§ Problem to solve
Output every row below word for word, with nothing added, left out, or changed.

==== Given data ====

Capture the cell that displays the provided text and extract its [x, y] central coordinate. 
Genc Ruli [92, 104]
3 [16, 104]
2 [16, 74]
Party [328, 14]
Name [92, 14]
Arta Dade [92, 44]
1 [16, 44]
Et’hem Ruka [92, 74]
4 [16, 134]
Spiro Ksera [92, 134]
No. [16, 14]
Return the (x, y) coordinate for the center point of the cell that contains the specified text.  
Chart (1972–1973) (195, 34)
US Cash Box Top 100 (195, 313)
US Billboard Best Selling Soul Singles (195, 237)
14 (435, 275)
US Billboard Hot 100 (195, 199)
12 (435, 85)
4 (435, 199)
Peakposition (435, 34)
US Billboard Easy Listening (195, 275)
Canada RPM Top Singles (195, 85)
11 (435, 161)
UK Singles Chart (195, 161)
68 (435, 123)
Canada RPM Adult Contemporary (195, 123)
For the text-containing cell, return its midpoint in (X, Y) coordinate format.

====

§ Full solution
Capture the cell that displays the provided text and extract its [x, y] central coordinate. 
Genc Ruli [92, 104]
3 [16, 104]
2 [16, 74]
Party [328, 14]
Name [92, 14]
Arta Dade [92, 44]
1 [16, 44]
Et’hem Ruka [92, 74]
4 [16, 134]
Spiro Ksera [92, 134]
No. [16, 14]
Return the (x, y) coordinate for the center point of the cell that contains the specified text.  
Chart (1972–1973) (195, 34)
US Cash Box Top 100 (195, 313)
US Billboard Best Selling Soul Singles (195, 237)
14 (435, 275)
US Billboard Hot 100 (195, 199)
12 (435, 85)
4 (435, 199)
Peakposition (435, 34)
US Billboard Easy Listening (195, 275)
Canada RPM Top Singles (195, 85)
11 (435, 161)
UK Singles Chart (195, 161)
68 (435, 123)
Canada RPM Adult Contemporary (195, 123)
For the text-containing cell, return its midpoint in (X, Y) coordinate format.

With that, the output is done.